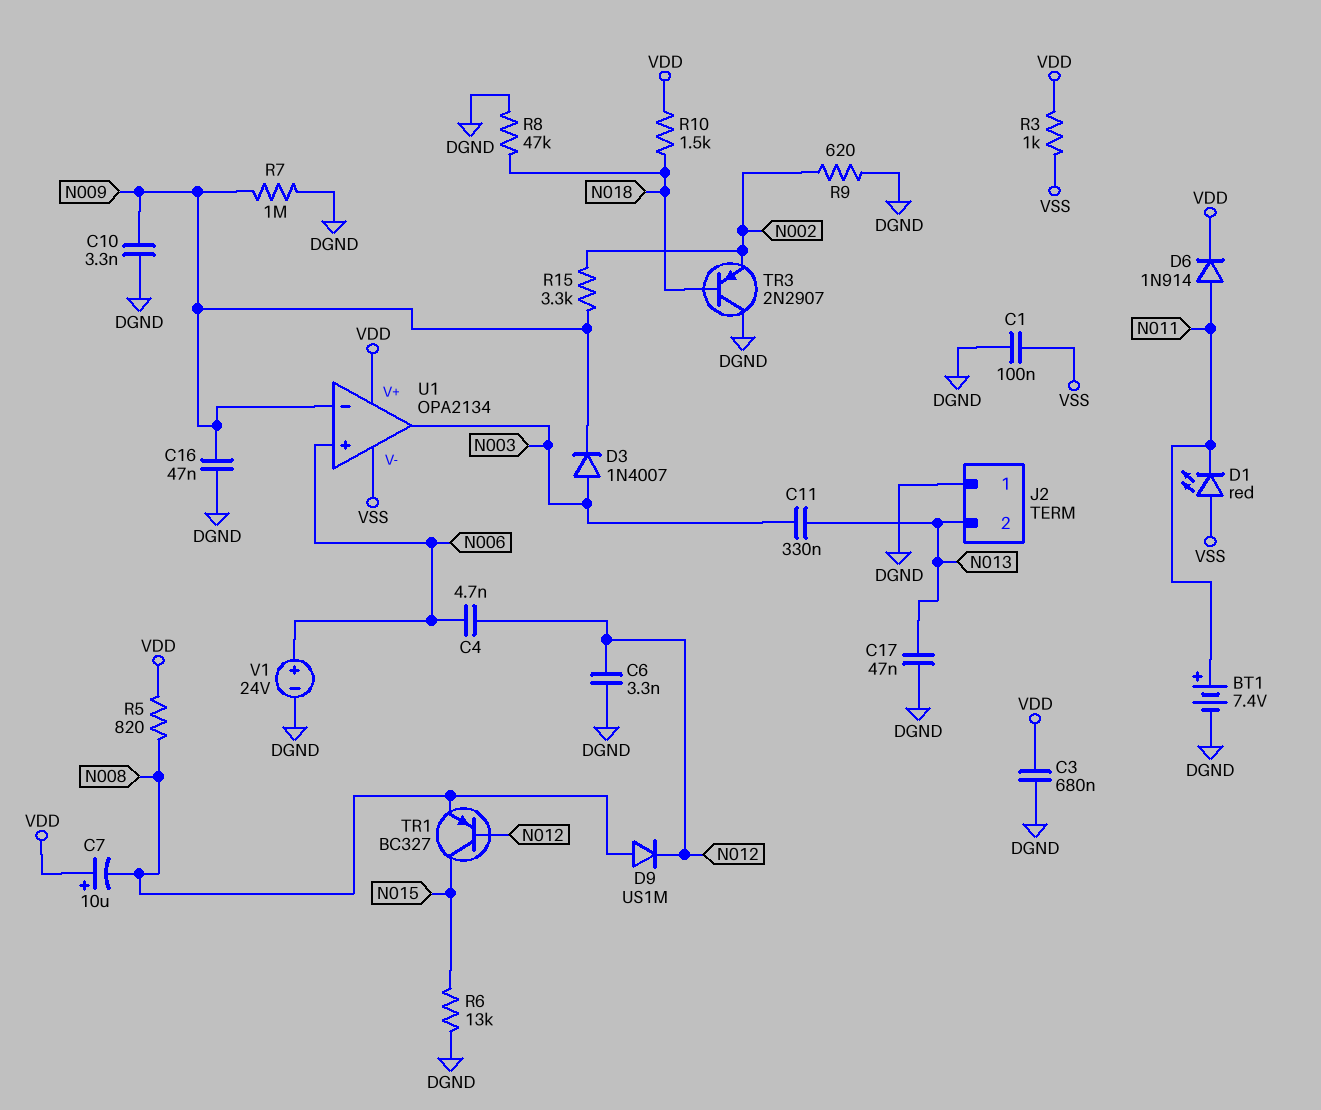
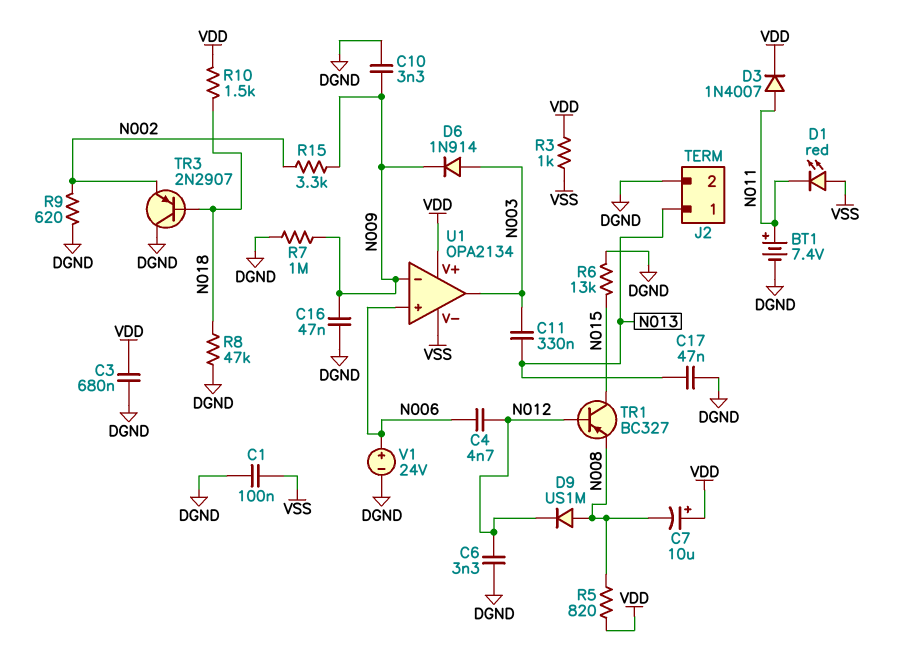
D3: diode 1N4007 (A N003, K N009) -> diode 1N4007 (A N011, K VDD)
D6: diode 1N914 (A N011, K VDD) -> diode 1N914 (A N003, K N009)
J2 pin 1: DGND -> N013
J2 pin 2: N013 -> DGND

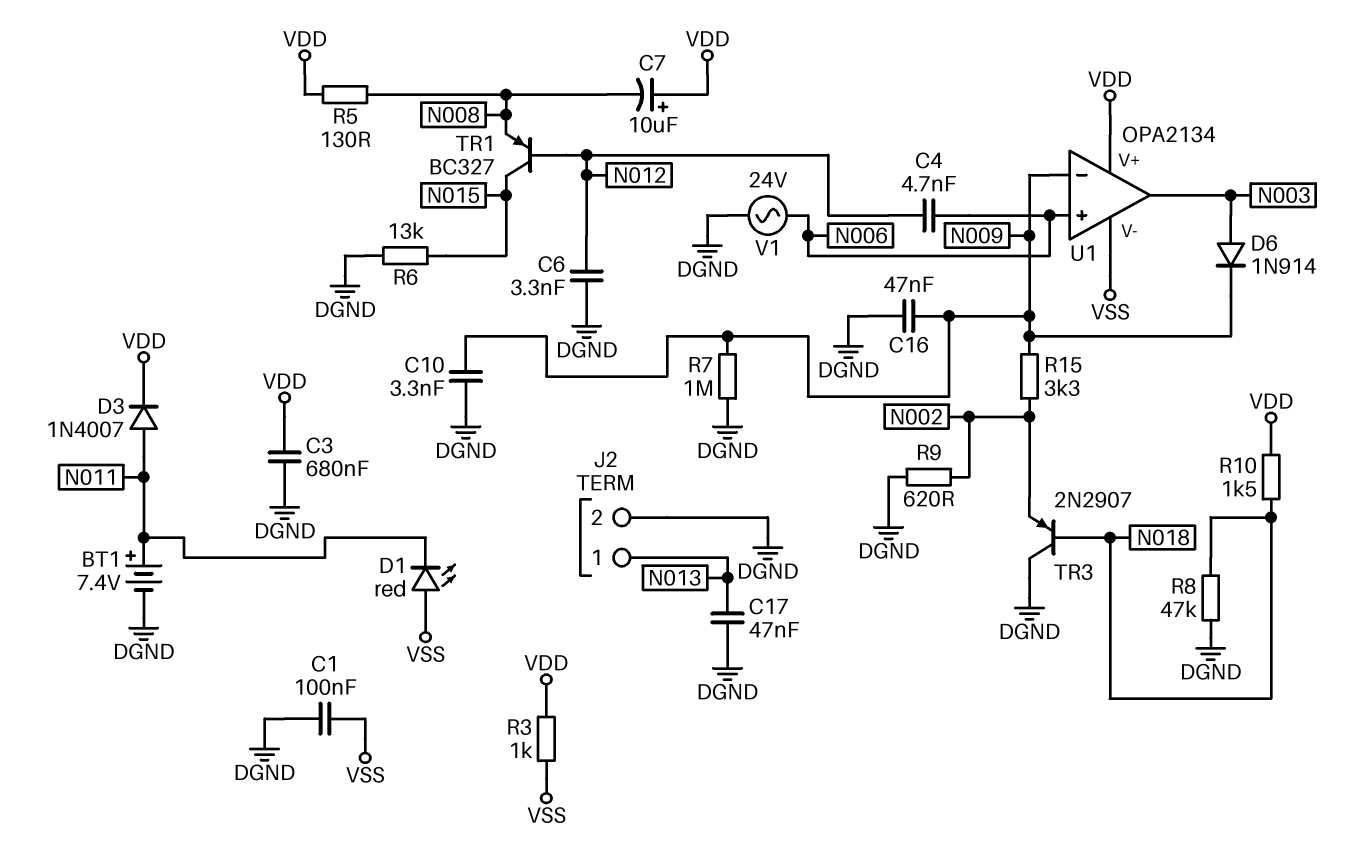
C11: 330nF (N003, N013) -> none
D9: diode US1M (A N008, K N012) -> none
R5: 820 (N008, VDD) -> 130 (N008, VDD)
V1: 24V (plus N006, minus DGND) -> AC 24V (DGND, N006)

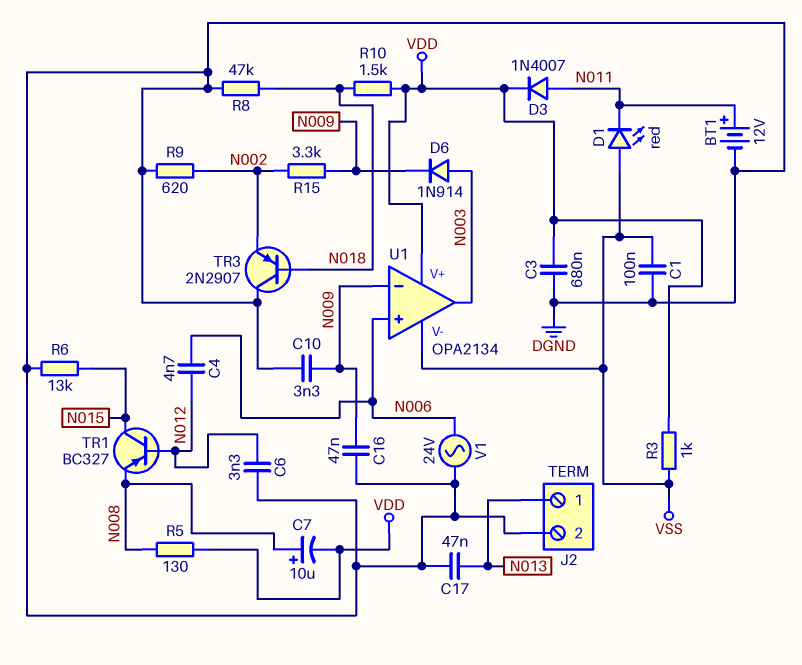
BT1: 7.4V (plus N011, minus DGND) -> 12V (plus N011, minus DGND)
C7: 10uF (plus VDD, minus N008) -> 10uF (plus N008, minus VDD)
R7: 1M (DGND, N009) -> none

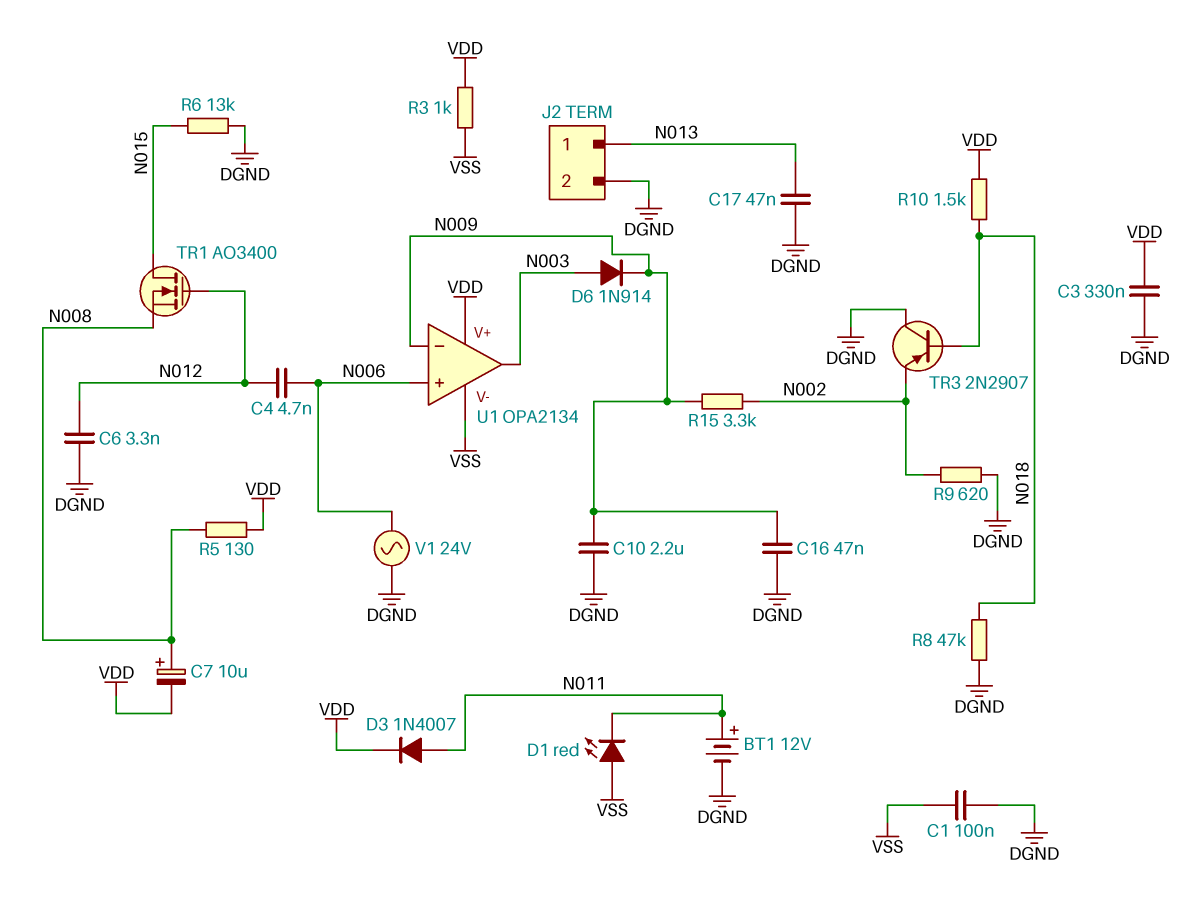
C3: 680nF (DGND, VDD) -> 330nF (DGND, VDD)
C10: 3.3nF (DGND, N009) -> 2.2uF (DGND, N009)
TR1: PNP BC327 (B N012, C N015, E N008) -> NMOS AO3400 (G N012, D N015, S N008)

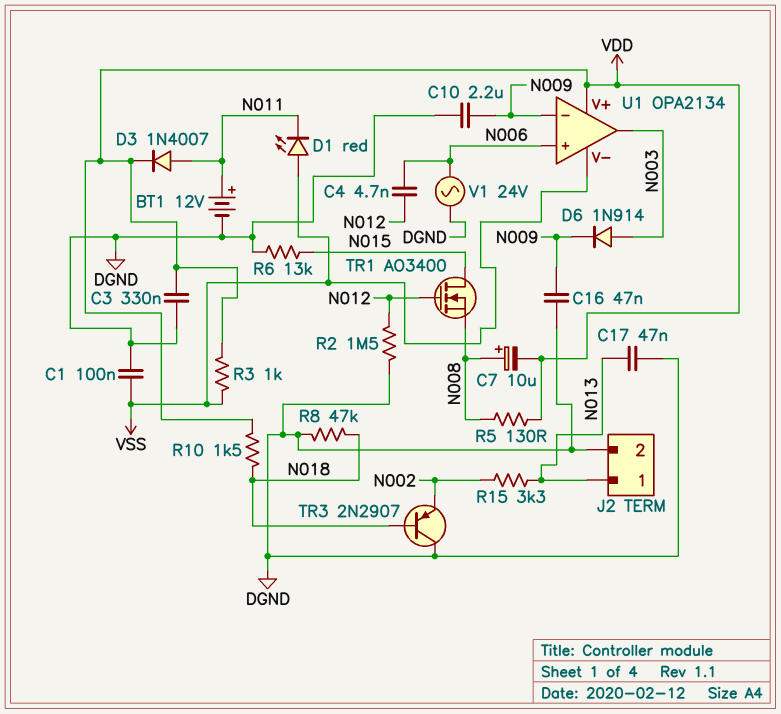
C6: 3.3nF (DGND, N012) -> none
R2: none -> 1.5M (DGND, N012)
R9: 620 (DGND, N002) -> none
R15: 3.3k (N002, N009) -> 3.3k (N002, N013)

──────────────────────────────

- _WHAT YOU WILL DO_
Beginning at the line that contains "C3: 680nF (DGND, VDD) -> 330nF (DGND, VDD)", transcribe it and every later line through the last line of the data above, exactly, and drop the pictures.

- _TASK OUTPUT_
C3: 680nF (DGND, VDD) -> 330nF (DGND, VDD)
C10: 3.3nF (DGND, N009) -> 2.2uF (DGND, N009)
TR1: PNP BC327 (B N012, C N015, E N008) -> NMOS AO3400 (G N012, D N015, S N008)

C6: 3.3nF (DGND, N012) -> none
R2: none -> 1.5M (DGND, N012)
R9: 620 (DGND, N002) -> none
R15: 3.3k (N002, N009) -> 3.3k (N002, N013)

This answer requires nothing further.